Record excerpts.
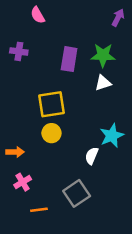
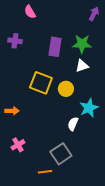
yellow square: (51, 104) -> (41, 83), turned 30
yellow circle: (51, 133) -> (66, 89), moved
orange arrow: (15, 152) -> (12, 111), moved
orange line: (39, 210) -> (45, 172), moved

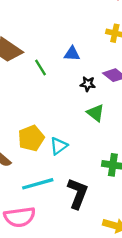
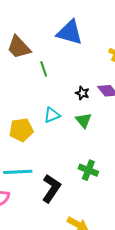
blue triangle: (72, 54) -> (70, 32), moved, size x1.8
cyan triangle: (59, 146) -> (52, 115), moved

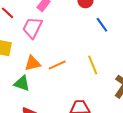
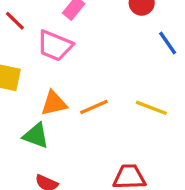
pink trapezoid: (32, 28) -> (55, 46), turned -95
yellow line: (93, 65) -> (151, 108), turned -48

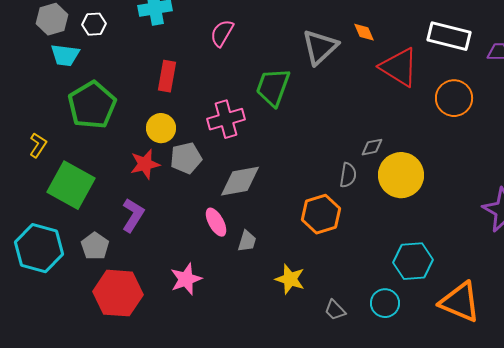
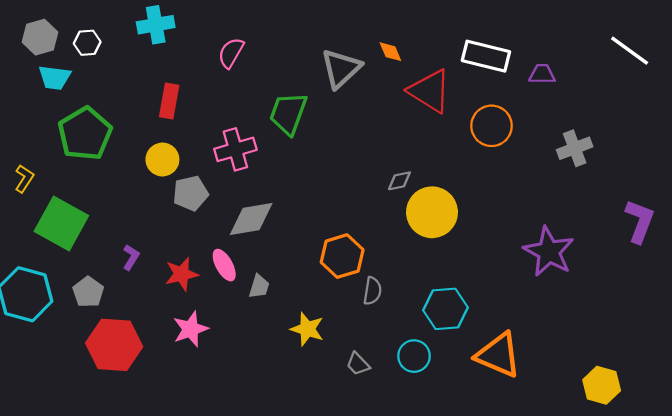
red star: (145, 164) -> (182, 274), moved
gray semicircle: (348, 175) -> (372, 291), moved
purple L-shape: (133, 215) -> (131, 257), size x0.7

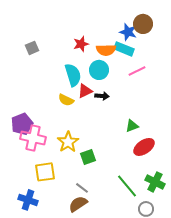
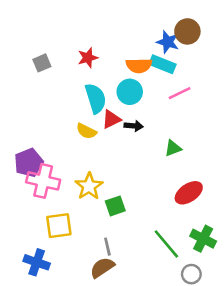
red star: (81, 44) -> (88, 58), moved
green triangle: (132, 126) -> (173, 148), moved
gray line: (82, 188) -> (107, 247), turned 40

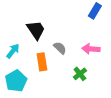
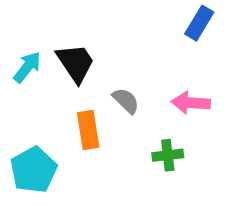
cyan arrow: (13, 51) -> (27, 67), moved
green cross: (80, 74) -> (168, 155), turned 32

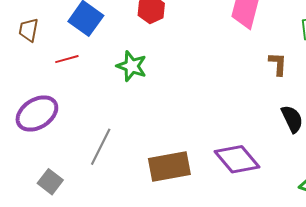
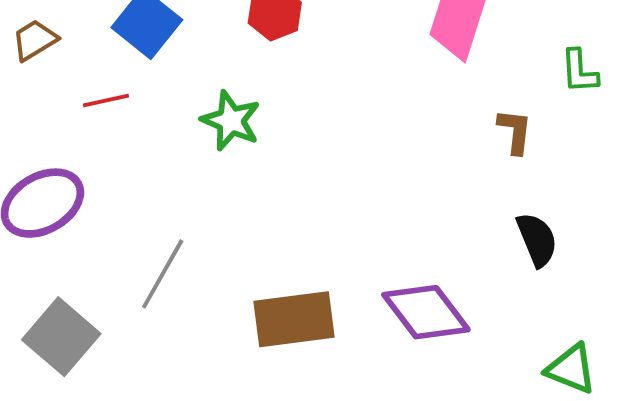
brown trapezoid: (28, 30) -> (35, 40), turned 45
gray square: (50, 182) -> (61, 337), size x1.5

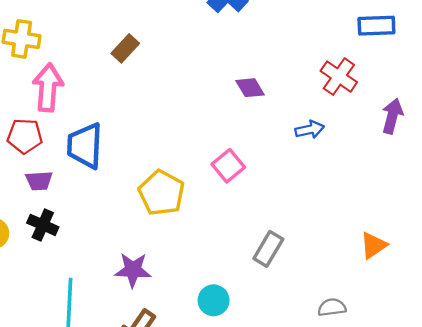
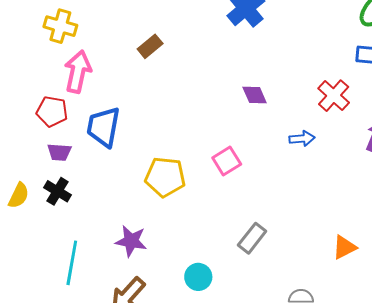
yellow pentagon: (162, 193) -> (165, 177), turned -30

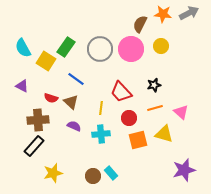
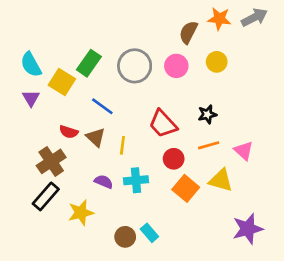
pink circle: (131, 49) -> (176, 66), size x0.7
purple triangle: (22, 86) -> (31, 98), moved, turned 32
yellow line: (101, 108) -> (122, 145), moved
brown cross: (38, 120) -> (51, 161), turned -30
purple semicircle: (74, 126) -> (104, 182), moved
orange square: (138, 140) -> (186, 188), turned -36
yellow star: (53, 173) -> (81, 213), moved

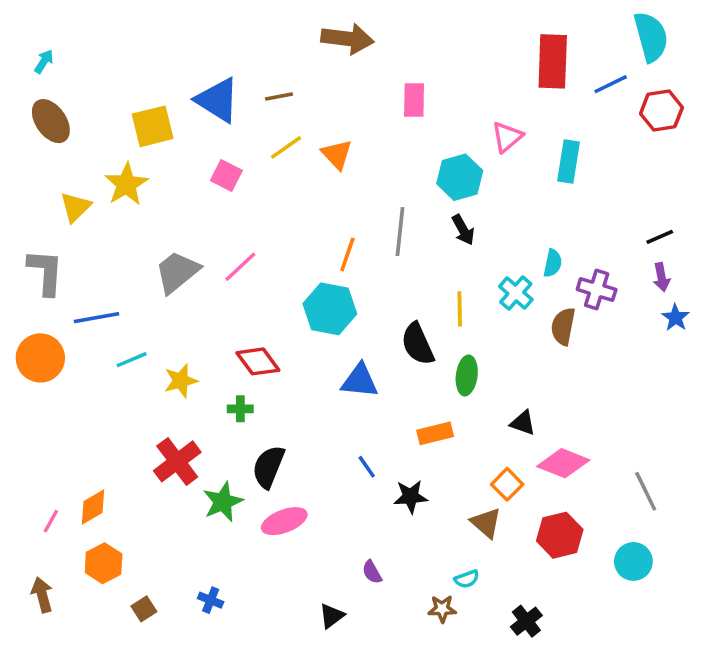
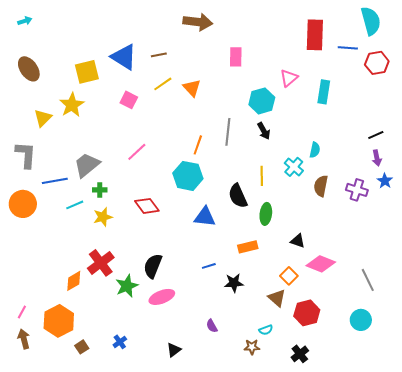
cyan arrow: (44, 61) -> (25, 21), moved, turned 40
blue line: (611, 84) -> (348, 48), turned 30
gray trapezoid: (177, 272) -> (87, 165), moved
purple cross: (597, 290) -> (357, 190), moved
green cross: (240, 409) -> (100, 190), moved
blue line: (367, 467) -> (209, 266), turned -72
orange diamond: (93, 507) -> (74, 281), moved
pink line: (51, 521) -> (22, 312), moved
red hexagon: (560, 535) -> (307, 313), moved
orange hexagon: (104, 563) -> (59, 321), size x1.4
blue cross: (211, 600) -> (120, 342), turned 32
black triangle: (332, 616) -> (174, 350), moved

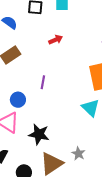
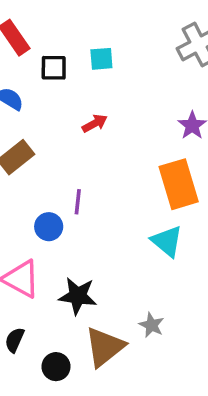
blue circle: (18, 100) -> (49, 227), moved

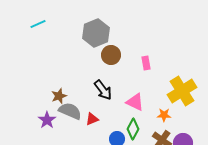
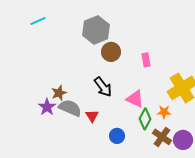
red triangle: (92, 119) -> (92, 116), turned -40
purple star: (47, 120) -> (47, 107), moved
green diamond: (133, 129) -> (145, 119), moved

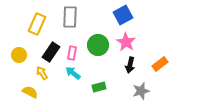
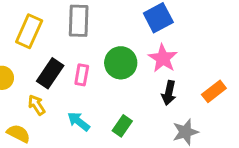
cyan arrow: (73, 73) -> (79, 121), moved
green rectangle: (99, 87) -> (122, 126), turned -40

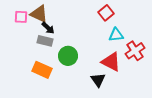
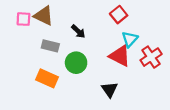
black arrow: (48, 28) -> (78, 31), moved
cyan triangle: (116, 35) -> (130, 39), turned -42
red triangle: (111, 62) -> (120, 56), moved

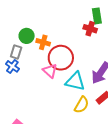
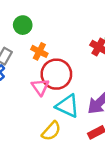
green circle: (27, 36) -> (23, 25), moved
yellow semicircle: (82, 105) -> (51, 131), moved

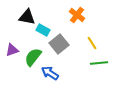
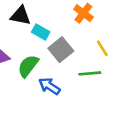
green line: (99, 63) -> (90, 73), moved

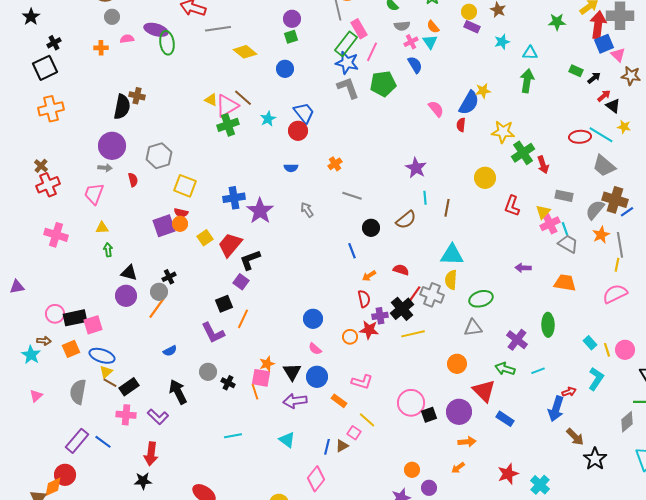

Task item. The line containing "purple L-shape: (133, 215)" marks the end: copy exactly every line from the start of the records up to and including it, leaving out the pictures.

Answer box.
yellow square: (51, 104) -> (41, 83), turned 30
yellow circle: (51, 133) -> (66, 89), moved
orange arrow: (15, 152) -> (12, 111), moved
orange line: (39, 210) -> (45, 172), moved

blue triangle: (72, 54) -> (70, 32), moved, size x1.8
cyan triangle: (59, 146) -> (52, 115), moved

pink trapezoid: (32, 28) -> (55, 46), turned -95
yellow line: (93, 65) -> (151, 108), turned -48

red star: (145, 164) -> (182, 274), moved
gray semicircle: (348, 175) -> (372, 291), moved
purple L-shape: (133, 215) -> (131, 257), size x0.7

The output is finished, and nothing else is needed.